§ MATERIALS PROVIDED:

⟨

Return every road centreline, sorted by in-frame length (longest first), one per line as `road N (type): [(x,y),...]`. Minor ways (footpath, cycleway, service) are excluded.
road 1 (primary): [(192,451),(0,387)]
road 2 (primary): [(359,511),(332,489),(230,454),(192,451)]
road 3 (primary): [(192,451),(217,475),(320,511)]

⟩
⟨

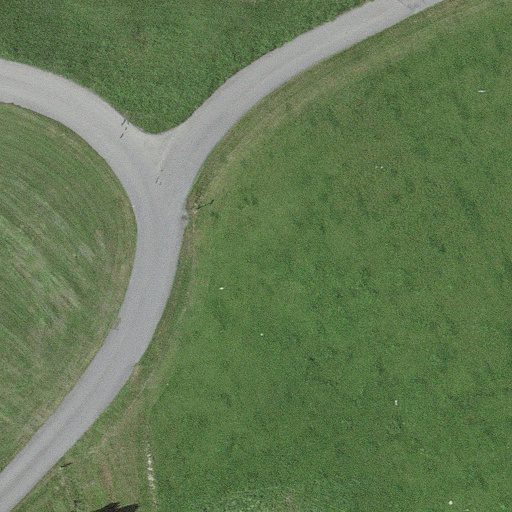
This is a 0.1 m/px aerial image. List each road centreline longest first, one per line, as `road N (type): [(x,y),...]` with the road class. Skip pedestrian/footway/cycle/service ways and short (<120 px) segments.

⟩
⟨

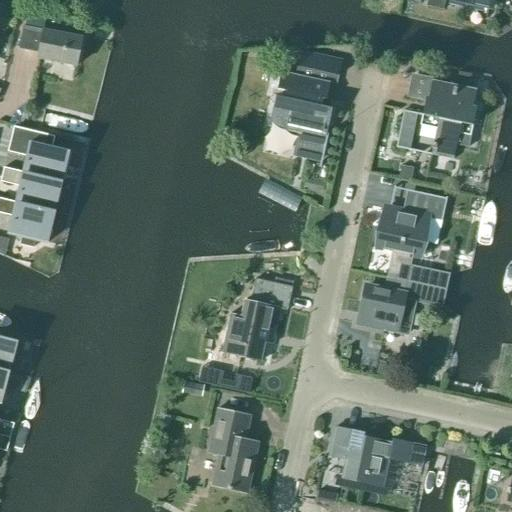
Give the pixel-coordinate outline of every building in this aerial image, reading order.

⟩

§ WHAT YOU HAVE TO DO:
Copy the lines verbatim, taking the stretch from the line that contains "Return every road" through the line that contains "road 3 (primary): [(192,451),(217,475),(320,511)]".

§ RESULT OF THE TASK:
Return every road centreline, sorted by in-frame length (longest first), one per line as `road N (type): [(x,y),...]`. Minor ways (footpath, cycleway, service) are excluded.
road 1 (primary): [(192,451),(0,387)]
road 2 (primary): [(359,511),(332,489),(230,454),(192,451)]
road 3 (primary): [(192,451),(217,475),(320,511)]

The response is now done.